WORK REQUIRED => Restate verbatim the span of lines below between the line with "camera: 140 degrees right, 20 degrees down" and the line with "(277, 210) = (649, 419): none", including those two lines, and only that span.

ENTRIES SHOWN =>
⟨

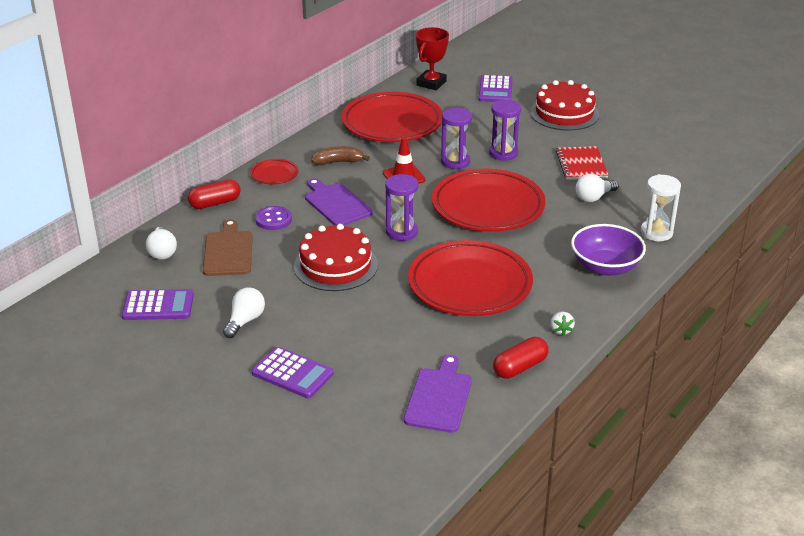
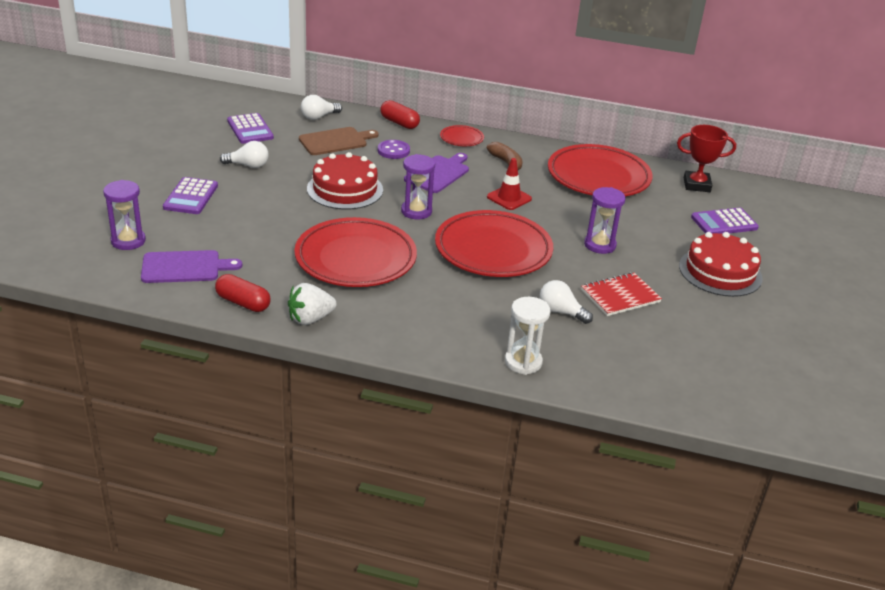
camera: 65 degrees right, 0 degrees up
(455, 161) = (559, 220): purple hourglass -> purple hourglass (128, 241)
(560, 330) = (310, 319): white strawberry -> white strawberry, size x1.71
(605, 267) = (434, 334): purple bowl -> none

⟩
⟨

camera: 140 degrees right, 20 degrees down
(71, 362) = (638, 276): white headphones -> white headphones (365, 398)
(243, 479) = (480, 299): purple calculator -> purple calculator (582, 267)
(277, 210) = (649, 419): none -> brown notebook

⟩

SOLUTION TO THIS PROBLEM =>
camera: 140 degrees right, 20 degrees down
(71, 362) = (638, 276): white headphones -> white headphones (365, 398)
(243, 479) = (480, 299): purple calculator -> purple calculator (582, 267)
(277, 210) = (649, 419): none -> brown notebook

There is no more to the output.